Return the following data exactly, with all pictures left out.

Revision comparison data
[Start of Attachment]
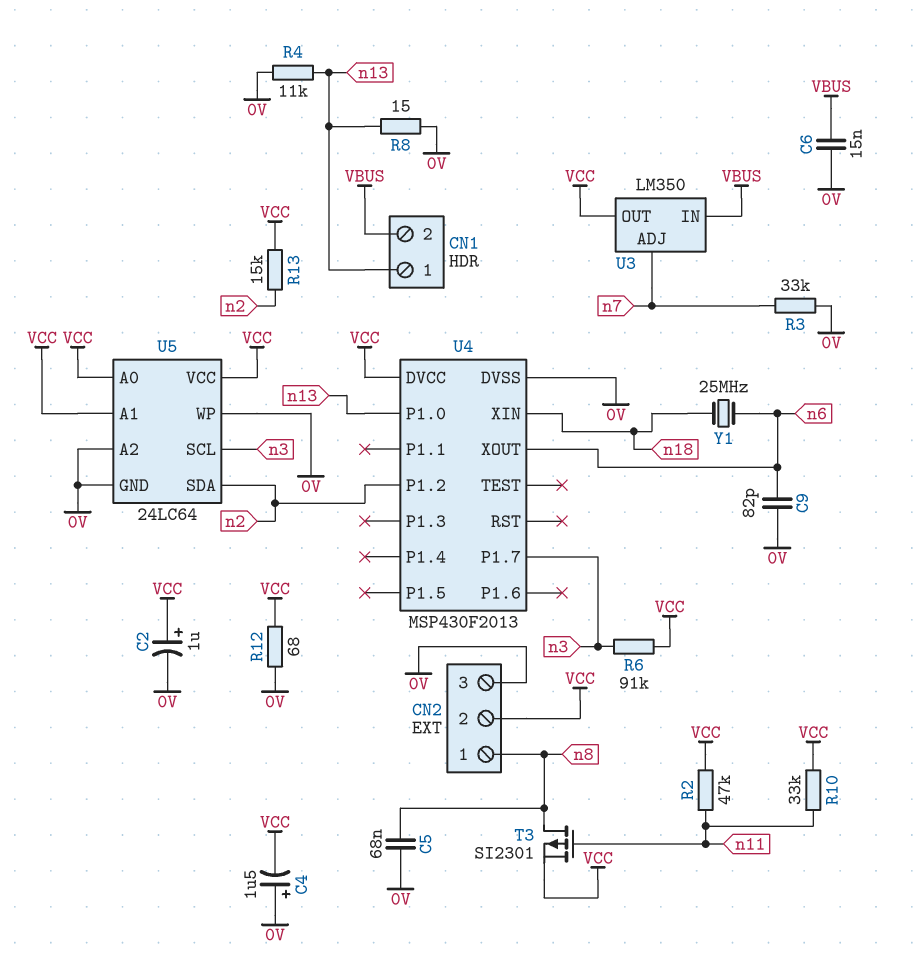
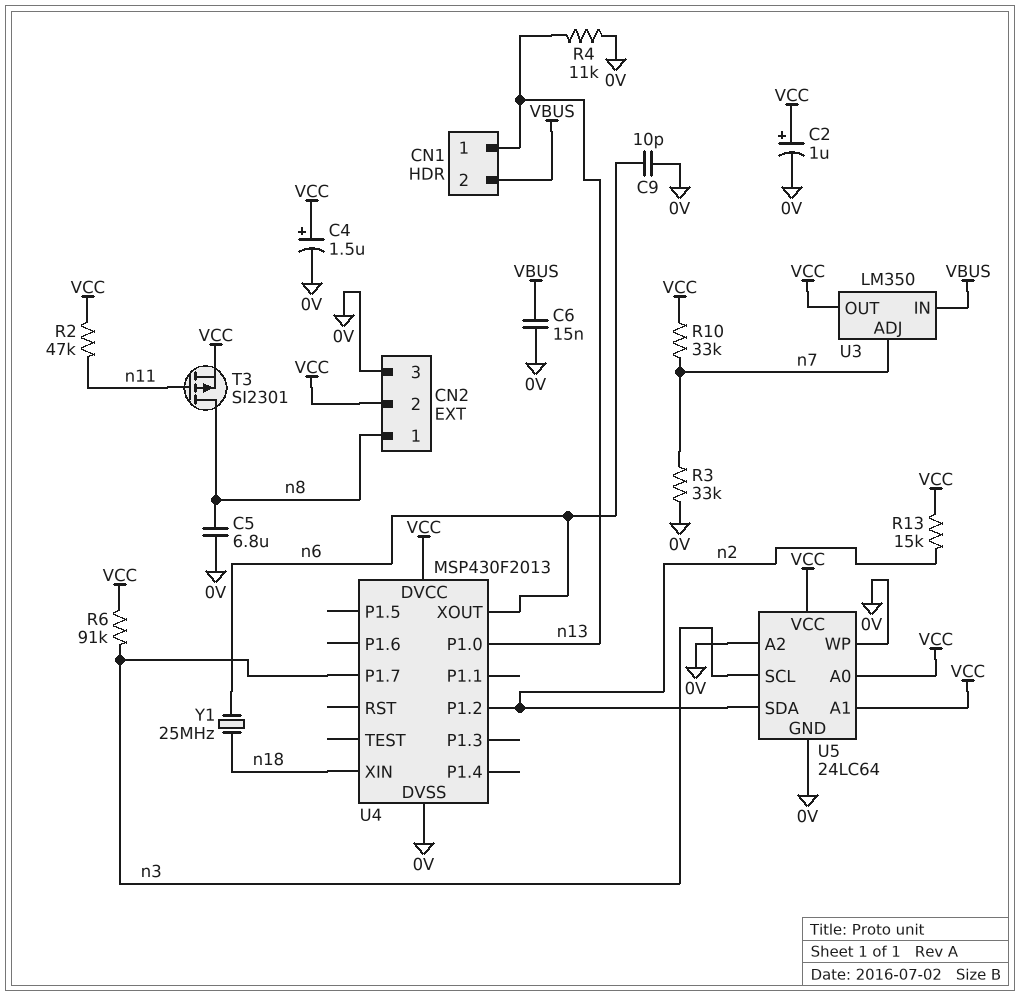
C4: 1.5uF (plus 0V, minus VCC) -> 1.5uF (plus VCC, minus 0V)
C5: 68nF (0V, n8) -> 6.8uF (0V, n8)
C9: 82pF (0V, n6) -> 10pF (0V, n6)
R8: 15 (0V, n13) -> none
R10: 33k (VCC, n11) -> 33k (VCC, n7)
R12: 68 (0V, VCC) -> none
[End of Attachment]
- Answer area -
C4: 1.5uF (plus 0V, minus VCC) -> 1.5uF (plus VCC, minus 0V)
C5: 68nF (0V, n8) -> 6.8uF (0V, n8)
C9: 82pF (0V, n6) -> 10pF (0V, n6)
R8: 15 (0V, n13) -> none
R10: 33k (VCC, n11) -> 33k (VCC, n7)
R12: 68 (0V, VCC) -> none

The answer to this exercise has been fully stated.